[[ Given data open ]]

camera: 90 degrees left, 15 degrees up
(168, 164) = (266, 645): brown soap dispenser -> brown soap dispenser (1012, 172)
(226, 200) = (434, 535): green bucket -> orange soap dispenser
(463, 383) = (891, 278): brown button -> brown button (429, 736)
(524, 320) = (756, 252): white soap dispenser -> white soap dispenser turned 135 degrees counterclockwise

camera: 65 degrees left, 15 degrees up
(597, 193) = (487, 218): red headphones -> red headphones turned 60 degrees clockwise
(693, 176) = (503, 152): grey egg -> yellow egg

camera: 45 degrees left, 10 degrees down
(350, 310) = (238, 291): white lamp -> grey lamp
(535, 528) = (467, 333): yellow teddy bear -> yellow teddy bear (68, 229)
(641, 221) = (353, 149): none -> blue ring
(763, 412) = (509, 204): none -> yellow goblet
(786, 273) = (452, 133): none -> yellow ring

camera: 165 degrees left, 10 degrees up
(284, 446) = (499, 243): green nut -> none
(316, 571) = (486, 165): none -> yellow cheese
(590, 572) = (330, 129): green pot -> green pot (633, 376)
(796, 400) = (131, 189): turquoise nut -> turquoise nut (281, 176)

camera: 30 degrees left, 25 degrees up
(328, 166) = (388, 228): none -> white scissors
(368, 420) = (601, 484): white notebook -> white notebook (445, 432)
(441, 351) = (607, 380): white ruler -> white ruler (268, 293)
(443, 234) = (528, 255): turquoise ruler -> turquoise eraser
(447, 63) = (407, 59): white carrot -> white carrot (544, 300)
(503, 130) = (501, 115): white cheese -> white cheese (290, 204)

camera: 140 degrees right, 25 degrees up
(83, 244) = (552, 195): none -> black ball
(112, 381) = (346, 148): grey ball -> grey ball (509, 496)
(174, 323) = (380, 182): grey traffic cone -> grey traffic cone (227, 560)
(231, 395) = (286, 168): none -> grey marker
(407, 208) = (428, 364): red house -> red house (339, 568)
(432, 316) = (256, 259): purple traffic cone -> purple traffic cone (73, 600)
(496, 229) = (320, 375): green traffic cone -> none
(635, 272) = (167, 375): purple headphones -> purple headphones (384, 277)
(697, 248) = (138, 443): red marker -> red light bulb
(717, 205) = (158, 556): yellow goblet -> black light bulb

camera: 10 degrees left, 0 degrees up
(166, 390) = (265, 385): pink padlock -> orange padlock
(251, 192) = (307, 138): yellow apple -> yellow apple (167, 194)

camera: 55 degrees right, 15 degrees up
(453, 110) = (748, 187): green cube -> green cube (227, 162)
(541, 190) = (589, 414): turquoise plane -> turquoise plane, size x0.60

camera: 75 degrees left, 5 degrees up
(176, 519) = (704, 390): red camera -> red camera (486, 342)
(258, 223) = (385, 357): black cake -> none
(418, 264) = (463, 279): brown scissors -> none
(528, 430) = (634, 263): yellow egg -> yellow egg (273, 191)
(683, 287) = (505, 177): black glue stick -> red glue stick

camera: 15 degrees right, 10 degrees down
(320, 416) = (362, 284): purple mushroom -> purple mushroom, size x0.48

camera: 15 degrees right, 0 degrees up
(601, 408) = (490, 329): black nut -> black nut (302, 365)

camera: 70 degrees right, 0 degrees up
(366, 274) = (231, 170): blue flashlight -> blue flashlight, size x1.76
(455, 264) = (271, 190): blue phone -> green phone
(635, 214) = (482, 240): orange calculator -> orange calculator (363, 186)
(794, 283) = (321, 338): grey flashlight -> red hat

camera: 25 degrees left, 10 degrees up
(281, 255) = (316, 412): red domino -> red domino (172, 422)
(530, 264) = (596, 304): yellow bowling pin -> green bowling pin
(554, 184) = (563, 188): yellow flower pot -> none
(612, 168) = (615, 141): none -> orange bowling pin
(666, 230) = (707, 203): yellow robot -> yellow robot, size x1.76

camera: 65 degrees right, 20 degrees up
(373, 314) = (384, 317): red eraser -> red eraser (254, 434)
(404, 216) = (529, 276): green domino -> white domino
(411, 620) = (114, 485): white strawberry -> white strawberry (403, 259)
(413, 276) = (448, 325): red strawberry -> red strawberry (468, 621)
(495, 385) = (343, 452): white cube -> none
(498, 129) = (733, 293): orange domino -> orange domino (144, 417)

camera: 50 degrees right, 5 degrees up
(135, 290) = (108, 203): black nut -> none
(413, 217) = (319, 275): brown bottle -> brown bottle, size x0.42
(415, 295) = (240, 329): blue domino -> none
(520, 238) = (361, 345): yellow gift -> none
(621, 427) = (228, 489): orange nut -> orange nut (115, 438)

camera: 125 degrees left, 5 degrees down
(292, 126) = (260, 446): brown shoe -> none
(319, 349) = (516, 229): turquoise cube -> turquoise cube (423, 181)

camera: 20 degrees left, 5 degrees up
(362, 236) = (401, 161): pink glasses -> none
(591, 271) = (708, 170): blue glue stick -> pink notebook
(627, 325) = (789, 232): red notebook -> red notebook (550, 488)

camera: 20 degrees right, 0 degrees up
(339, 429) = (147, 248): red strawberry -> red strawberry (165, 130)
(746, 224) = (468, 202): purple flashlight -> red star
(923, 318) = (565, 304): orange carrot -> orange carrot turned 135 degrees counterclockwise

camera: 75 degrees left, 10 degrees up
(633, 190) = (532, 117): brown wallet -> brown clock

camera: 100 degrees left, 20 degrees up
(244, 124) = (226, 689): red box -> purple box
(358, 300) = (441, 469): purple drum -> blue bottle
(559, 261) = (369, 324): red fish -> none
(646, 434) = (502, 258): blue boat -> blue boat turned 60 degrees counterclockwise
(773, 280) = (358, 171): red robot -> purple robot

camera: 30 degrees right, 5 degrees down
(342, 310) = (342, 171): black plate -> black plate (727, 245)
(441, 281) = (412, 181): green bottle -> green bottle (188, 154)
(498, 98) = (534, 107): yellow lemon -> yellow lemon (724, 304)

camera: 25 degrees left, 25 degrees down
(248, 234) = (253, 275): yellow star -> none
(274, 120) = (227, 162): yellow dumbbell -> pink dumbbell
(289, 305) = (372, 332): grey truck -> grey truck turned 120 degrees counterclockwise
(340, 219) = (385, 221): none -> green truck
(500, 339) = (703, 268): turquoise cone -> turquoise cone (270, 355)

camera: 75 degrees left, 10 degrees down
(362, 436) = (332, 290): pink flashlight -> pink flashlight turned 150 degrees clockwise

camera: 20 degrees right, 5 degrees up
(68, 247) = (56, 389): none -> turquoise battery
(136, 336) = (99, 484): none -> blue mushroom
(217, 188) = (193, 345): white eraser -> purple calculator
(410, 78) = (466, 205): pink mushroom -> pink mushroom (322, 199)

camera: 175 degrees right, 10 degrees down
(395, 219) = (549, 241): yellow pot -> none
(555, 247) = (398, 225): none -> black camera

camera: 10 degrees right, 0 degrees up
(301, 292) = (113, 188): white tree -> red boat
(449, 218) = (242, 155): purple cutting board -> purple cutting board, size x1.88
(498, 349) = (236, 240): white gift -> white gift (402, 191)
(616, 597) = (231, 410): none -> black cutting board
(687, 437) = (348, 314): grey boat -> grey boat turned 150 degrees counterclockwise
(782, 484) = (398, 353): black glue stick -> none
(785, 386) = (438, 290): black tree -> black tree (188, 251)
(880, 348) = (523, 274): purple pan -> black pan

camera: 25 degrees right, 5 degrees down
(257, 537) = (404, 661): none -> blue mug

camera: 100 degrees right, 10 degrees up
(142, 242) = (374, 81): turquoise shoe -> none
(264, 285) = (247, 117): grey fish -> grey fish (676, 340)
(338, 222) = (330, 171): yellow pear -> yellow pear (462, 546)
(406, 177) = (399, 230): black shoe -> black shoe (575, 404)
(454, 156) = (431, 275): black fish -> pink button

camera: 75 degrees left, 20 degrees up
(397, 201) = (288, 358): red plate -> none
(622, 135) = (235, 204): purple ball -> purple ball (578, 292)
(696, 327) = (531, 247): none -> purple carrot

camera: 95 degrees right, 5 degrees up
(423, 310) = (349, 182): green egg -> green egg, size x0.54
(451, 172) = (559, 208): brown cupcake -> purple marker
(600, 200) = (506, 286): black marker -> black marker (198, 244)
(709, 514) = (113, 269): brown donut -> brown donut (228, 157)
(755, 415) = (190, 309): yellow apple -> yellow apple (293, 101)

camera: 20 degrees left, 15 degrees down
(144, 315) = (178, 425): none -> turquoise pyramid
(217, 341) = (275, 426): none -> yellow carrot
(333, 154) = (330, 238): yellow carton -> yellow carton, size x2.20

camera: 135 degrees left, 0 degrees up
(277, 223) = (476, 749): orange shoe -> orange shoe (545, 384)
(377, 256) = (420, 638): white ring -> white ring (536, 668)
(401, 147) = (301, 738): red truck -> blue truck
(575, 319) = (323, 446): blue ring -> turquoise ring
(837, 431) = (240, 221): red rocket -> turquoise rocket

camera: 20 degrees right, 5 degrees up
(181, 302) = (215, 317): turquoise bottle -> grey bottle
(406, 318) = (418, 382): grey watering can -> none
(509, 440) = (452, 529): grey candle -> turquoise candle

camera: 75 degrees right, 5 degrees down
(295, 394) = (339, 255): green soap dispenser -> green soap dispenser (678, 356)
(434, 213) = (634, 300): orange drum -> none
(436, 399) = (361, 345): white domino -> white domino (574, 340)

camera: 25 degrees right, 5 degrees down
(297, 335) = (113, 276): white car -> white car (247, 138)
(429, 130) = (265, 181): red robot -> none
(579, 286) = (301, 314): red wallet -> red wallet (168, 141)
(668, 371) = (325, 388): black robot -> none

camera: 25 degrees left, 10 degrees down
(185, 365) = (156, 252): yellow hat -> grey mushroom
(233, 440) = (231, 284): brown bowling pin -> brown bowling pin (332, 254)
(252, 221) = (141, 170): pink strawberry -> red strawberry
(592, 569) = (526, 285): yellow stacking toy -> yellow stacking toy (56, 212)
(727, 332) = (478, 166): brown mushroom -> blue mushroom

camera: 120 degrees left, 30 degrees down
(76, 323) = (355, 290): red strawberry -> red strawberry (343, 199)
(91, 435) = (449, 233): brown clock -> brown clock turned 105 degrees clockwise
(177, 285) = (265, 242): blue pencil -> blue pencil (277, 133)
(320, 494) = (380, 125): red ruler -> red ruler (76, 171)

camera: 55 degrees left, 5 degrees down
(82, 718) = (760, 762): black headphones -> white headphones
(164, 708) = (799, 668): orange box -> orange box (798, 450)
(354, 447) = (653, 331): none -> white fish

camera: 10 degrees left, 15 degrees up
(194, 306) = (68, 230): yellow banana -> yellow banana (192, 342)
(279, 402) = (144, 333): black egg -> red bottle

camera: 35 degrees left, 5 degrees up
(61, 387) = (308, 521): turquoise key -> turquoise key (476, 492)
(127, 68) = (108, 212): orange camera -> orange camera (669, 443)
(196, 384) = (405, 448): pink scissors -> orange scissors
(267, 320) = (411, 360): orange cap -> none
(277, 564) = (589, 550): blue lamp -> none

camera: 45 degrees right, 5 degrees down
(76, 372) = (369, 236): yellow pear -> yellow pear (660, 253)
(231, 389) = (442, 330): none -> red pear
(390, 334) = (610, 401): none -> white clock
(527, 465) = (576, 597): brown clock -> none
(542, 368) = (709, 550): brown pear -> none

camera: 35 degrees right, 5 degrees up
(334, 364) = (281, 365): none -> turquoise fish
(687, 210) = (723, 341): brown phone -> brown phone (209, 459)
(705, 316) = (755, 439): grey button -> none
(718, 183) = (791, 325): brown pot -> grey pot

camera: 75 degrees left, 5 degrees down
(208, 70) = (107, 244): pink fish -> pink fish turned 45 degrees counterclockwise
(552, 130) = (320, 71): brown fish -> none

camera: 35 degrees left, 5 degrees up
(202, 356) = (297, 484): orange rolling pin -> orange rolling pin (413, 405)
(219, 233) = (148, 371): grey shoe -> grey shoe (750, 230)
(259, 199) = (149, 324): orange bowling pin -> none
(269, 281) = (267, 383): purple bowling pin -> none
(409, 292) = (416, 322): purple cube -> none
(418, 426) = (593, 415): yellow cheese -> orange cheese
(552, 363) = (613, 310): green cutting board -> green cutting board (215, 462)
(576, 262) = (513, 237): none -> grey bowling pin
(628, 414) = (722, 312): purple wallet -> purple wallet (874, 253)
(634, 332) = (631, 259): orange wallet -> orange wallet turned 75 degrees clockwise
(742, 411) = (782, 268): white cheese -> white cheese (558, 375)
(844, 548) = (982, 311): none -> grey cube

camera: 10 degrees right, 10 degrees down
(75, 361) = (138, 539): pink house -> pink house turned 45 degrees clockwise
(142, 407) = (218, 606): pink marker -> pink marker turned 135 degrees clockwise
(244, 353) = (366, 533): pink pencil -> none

[[ Given data closed ]]

### What the task asks
Begin with the first line of the records and finish with the line containing "(407, 208) = (428, 364): red". Reproduce those lines exactly, both ends included, and nothing else.

### Task answer
camera: 90 degrees left, 15 degrees up
(168, 164) = (266, 645): brown soap dispenser -> brown soap dispenser (1012, 172)
(226, 200) = (434, 535): green bucket -> orange soap dispenser
(463, 383) = (891, 278): brown button -> brown button (429, 736)
(524, 320) = (756, 252): white soap dispenser -> white soap dispenser turned 135 degrees counterclockwise

camera: 65 degrees left, 15 degrees up
(597, 193) = (487, 218): red headphones -> red headphones turned 60 degrees clockwise
(693, 176) = (503, 152): grey egg -> yellow egg

camera: 45 degrees left, 10 degrees down
(350, 310) = (238, 291): white lamp -> grey lamp
(535, 528) = (467, 333): yellow teddy bear -> yellow teddy bear (68, 229)
(641, 221) = (353, 149): none -> blue ring
(763, 412) = (509, 204): none -> yellow goblet
(786, 273) = (452, 133): none -> yellow ring

camera: 165 degrees left, 10 degrees up
(284, 446) = (499, 243): green nut -> none
(316, 571) = (486, 165): none -> yellow cheese
(590, 572) = (330, 129): green pot -> green pot (633, 376)
(796, 400) = (131, 189): turquoise nut -> turquoise nut (281, 176)

camera: 30 degrees left, 25 degrees up
(328, 166) = (388, 228): none -> white scissors
(368, 420) = (601, 484): white notebook -> white notebook (445, 432)
(441, 351) = (607, 380): white ruler -> white ruler (268, 293)
(443, 234) = (528, 255): turquoise ruler -> turquoise eraser
(447, 63) = (407, 59): white carrot -> white carrot (544, 300)
(503, 130) = (501, 115): white cheese -> white cheese (290, 204)

camera: 140 degrees right, 25 degrees up
(83, 244) = (552, 195): none -> black ball
(112, 381) = (346, 148): grey ball -> grey ball (509, 496)
(174, 323) = (380, 182): grey traffic cone -> grey traffic cone (227, 560)
(231, 395) = (286, 168): none -> grey marker
(407, 208) = (428, 364): red house -> red house (339, 568)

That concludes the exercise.